*** DATA EXCERPTS ***

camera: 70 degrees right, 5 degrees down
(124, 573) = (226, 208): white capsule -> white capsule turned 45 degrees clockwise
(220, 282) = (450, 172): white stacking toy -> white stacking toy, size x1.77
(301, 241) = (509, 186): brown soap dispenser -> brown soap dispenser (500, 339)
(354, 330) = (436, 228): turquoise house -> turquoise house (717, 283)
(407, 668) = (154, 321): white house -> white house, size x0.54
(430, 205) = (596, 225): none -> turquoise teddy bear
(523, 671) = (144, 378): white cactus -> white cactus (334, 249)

***

Could you print, word for word, the line containing "(407, 668) = (154, 321): white" and every line after it through the end of the records, and nothing else?

(407, 668) = (154, 321): white house -> white house, size x0.54
(430, 205) = (596, 225): none -> turquoise teddy bear
(523, 671) = (144, 378): white cactus -> white cactus (334, 249)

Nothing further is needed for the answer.